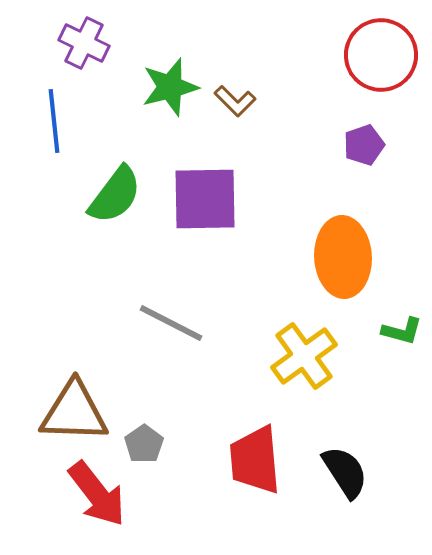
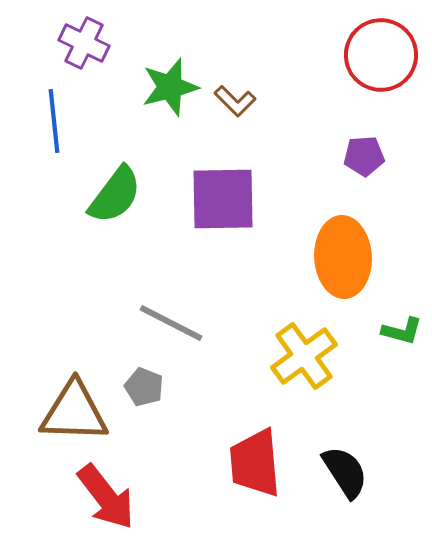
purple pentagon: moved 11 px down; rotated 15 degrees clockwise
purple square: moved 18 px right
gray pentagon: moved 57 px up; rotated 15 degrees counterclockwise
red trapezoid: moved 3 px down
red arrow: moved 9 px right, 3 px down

TASK GOAL:
No image belongs in the copy. Transcribe the full listing verbatim.

ANSWER SPACE:
purple pentagon: moved 11 px down; rotated 15 degrees clockwise
purple square: moved 18 px right
gray pentagon: moved 57 px up; rotated 15 degrees counterclockwise
red trapezoid: moved 3 px down
red arrow: moved 9 px right, 3 px down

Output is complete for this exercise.